• **Work to be completed**
Below are records. Find each line in them that holds the word "none" and copy it.

Top of Data for this task

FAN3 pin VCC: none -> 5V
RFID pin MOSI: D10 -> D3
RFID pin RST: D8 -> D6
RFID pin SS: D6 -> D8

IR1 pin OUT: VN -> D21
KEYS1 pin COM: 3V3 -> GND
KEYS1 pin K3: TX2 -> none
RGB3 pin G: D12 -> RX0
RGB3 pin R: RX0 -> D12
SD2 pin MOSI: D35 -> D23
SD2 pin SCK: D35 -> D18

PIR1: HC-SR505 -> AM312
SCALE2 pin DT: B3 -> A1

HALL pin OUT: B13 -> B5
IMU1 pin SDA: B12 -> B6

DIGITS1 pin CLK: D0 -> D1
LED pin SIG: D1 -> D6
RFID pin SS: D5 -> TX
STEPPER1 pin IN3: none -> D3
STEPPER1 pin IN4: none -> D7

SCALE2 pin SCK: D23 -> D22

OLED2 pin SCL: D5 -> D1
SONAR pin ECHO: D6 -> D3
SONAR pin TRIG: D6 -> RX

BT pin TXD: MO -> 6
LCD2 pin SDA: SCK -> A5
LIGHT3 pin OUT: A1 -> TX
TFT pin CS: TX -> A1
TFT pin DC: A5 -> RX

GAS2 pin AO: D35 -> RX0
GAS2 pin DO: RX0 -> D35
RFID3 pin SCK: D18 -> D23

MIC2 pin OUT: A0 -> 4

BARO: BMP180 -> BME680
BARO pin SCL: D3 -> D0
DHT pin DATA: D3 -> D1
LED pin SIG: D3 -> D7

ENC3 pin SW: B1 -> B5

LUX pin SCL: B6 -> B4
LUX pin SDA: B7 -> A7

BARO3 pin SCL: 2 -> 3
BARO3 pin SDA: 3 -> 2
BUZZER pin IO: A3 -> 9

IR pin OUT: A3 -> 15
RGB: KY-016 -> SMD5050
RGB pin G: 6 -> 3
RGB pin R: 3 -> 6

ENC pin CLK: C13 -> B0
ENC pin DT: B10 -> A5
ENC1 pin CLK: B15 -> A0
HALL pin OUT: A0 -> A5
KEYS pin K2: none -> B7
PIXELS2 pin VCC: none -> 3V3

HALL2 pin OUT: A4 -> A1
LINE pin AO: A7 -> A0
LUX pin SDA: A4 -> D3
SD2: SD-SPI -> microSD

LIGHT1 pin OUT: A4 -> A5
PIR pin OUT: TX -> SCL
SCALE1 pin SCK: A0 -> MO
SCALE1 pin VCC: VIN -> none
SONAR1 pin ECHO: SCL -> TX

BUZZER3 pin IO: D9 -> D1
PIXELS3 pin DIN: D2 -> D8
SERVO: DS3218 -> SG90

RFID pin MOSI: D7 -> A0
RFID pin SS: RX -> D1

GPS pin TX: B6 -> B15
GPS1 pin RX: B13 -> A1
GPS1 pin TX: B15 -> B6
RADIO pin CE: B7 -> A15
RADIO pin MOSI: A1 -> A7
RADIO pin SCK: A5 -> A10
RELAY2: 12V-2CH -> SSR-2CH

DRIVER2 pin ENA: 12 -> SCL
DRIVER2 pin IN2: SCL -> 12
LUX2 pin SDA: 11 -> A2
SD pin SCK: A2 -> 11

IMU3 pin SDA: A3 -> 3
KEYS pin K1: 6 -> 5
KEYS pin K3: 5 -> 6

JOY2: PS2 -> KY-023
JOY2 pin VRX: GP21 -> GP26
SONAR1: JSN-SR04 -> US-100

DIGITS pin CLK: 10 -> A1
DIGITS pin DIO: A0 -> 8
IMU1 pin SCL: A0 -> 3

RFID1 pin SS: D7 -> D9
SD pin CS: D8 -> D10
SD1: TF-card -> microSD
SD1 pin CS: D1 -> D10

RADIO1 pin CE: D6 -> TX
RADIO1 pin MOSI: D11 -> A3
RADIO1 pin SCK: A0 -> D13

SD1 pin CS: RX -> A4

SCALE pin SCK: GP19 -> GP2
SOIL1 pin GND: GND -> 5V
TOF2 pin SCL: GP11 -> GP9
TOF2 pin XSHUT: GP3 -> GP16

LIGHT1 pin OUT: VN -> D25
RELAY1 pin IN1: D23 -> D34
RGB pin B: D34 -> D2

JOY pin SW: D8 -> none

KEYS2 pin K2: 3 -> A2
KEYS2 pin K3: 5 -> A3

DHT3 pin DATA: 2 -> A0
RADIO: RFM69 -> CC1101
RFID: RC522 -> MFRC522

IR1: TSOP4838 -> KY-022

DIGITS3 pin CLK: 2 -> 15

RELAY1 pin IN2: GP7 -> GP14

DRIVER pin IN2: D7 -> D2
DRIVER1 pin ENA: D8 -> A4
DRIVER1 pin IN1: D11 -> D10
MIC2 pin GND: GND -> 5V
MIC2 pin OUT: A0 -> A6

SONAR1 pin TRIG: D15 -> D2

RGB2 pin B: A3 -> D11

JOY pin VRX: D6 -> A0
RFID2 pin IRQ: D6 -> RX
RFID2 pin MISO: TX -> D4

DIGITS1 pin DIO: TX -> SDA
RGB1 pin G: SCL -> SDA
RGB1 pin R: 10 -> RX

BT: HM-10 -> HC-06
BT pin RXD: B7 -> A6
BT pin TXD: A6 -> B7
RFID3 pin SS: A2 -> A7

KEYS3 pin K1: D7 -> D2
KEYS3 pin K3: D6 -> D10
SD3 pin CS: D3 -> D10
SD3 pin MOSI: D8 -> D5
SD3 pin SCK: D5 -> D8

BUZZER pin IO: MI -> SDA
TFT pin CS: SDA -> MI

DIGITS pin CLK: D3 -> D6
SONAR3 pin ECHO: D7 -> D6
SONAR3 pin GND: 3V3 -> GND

Bottom of Data for this task

• **Your solution**
FAN3 pin VCC: none -> 5V
KEYS1 pin K3: TX2 -> none
STEPPER1 pin IN3: none -> D3
STEPPER1 pin IN4: none -> D7
KEYS pin K2: none -> B7
PIXELS2 pin VCC: none -> 3V3
SCALE1 pin VCC: VIN -> none
JOY pin SW: D8 -> none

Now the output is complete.